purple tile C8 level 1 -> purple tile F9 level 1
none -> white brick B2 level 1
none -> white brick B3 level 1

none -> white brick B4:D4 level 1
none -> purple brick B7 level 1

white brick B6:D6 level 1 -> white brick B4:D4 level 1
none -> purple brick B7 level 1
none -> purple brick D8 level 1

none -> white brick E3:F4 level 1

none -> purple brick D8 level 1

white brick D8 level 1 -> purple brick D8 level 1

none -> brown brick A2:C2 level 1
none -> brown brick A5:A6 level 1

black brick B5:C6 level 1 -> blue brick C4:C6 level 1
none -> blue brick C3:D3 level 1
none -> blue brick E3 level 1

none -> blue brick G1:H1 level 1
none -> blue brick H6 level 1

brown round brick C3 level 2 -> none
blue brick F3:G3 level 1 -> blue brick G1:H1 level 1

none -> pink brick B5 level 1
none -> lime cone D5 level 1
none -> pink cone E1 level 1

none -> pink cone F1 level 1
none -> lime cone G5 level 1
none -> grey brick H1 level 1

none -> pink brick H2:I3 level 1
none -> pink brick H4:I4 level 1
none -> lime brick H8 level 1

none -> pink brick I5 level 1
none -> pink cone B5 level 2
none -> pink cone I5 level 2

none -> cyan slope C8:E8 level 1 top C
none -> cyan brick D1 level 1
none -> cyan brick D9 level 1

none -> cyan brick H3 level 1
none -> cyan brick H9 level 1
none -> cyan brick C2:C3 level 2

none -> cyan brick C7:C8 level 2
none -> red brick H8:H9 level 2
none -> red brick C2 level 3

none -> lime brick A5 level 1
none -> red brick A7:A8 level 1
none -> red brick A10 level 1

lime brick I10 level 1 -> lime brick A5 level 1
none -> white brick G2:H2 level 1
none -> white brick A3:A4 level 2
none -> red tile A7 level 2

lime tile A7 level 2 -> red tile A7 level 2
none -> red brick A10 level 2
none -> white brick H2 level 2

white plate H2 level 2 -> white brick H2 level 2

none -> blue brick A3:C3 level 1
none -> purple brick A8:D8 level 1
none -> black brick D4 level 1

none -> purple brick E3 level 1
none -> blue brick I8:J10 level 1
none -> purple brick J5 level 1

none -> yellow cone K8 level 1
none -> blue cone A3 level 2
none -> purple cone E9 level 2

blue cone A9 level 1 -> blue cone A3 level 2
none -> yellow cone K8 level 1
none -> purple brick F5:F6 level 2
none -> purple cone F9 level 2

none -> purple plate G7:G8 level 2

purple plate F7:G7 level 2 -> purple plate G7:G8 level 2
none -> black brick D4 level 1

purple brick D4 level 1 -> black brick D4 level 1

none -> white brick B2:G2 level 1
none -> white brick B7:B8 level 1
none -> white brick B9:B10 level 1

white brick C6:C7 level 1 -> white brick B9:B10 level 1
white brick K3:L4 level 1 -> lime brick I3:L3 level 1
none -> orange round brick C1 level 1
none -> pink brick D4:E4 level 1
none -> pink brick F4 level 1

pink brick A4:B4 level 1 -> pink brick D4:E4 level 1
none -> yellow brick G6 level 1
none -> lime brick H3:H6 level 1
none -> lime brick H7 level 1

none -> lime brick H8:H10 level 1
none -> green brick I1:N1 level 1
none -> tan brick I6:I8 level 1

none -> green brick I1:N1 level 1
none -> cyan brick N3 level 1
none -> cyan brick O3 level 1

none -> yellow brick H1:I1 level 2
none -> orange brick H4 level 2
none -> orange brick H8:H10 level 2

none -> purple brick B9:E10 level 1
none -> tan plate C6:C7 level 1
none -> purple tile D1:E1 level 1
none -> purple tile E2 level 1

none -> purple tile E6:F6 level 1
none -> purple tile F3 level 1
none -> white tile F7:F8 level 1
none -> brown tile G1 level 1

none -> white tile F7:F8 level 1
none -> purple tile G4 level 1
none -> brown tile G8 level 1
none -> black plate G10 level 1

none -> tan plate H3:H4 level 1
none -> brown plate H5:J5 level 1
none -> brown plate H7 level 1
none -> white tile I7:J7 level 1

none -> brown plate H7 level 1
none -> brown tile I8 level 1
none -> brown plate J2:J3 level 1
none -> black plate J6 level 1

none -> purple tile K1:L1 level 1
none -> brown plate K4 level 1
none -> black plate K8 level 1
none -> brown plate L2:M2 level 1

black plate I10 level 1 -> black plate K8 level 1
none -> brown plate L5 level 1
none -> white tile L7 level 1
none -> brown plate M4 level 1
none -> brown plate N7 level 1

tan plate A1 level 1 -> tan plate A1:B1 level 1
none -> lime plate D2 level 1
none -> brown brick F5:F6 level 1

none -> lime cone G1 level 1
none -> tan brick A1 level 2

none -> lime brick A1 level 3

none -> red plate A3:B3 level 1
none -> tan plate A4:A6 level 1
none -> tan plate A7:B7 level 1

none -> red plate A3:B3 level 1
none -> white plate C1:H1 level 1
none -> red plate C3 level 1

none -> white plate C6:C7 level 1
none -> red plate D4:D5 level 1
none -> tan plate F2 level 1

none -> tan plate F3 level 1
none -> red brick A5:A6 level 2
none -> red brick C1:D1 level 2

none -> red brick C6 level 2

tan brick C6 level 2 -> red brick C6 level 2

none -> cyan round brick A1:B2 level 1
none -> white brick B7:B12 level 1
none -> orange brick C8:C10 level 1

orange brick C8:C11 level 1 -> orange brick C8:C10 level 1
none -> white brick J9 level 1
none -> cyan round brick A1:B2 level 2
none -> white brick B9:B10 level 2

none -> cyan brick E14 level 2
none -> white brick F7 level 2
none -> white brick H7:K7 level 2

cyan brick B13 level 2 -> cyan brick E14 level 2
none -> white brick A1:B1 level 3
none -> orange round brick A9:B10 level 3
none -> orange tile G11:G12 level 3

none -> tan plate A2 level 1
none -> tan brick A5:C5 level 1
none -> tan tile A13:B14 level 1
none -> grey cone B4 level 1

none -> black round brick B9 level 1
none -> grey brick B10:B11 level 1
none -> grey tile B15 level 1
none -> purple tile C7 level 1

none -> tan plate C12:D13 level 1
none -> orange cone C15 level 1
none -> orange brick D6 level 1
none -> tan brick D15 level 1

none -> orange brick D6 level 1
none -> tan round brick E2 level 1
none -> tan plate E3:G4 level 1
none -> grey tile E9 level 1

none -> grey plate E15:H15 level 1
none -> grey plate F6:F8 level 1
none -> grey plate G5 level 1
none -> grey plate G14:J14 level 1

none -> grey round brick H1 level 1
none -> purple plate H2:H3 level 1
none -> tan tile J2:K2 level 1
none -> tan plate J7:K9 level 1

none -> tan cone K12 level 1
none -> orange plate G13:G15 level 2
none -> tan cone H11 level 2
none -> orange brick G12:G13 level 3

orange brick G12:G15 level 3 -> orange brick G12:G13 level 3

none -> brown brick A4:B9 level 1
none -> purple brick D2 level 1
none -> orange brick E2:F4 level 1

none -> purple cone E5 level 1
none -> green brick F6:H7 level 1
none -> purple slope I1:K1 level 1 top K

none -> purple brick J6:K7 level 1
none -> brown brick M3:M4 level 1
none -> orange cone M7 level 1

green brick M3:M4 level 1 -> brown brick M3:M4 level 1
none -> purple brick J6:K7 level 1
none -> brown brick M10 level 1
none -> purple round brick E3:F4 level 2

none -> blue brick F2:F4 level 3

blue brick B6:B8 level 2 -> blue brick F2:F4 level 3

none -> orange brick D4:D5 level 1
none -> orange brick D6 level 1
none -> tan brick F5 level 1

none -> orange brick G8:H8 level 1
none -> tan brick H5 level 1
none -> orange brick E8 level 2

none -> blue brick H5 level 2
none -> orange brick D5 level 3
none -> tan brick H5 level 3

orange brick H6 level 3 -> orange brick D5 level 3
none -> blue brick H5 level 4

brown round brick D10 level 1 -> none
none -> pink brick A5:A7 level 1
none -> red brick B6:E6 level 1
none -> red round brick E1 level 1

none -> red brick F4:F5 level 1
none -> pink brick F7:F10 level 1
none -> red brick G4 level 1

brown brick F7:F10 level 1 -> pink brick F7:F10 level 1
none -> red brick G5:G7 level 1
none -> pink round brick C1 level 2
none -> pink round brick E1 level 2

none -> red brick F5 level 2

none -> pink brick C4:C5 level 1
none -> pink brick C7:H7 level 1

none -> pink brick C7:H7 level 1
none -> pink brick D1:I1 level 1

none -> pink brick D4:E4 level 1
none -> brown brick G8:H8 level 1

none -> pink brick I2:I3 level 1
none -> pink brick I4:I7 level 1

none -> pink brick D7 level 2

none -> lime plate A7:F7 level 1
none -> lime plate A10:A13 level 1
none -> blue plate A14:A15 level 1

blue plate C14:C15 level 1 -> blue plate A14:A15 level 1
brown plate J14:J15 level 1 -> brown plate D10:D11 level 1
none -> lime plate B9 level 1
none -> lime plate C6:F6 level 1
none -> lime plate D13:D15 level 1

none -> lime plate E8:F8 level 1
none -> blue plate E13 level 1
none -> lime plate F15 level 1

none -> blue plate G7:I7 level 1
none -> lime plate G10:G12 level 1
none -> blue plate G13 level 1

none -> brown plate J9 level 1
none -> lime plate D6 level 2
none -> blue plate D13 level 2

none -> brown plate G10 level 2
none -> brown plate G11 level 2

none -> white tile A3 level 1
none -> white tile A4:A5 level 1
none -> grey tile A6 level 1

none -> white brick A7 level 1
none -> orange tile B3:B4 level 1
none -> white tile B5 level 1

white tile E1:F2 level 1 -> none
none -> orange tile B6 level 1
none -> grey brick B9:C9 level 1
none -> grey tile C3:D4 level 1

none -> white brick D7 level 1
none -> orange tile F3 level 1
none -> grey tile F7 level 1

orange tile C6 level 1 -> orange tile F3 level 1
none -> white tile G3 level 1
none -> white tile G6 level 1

★ ★ ★ ★

Exercise:
The response must hold only the lines above from the line with "none -> black plate J6 level 1" through the line with "none -> lime cone G1 level 1", each copied exactly, both ends kept.

Final answer:
none -> black plate J6 level 1

none -> purple tile K1:L1 level 1
none -> brown plate K4 level 1
none -> black plate K8 level 1
none -> brown plate L2:M2 level 1

black plate I10 level 1 -> black plate K8 level 1
none -> brown plate L5 level 1
none -> white tile L7 level 1
none -> brown plate M4 level 1
none -> brown plate N7 level 1

tan plate A1 level 1 -> tan plate A1:B1 level 1
none -> lime plate D2 level 1
none -> brown brick F5:F6 level 1

none -> lime cone G1 level 1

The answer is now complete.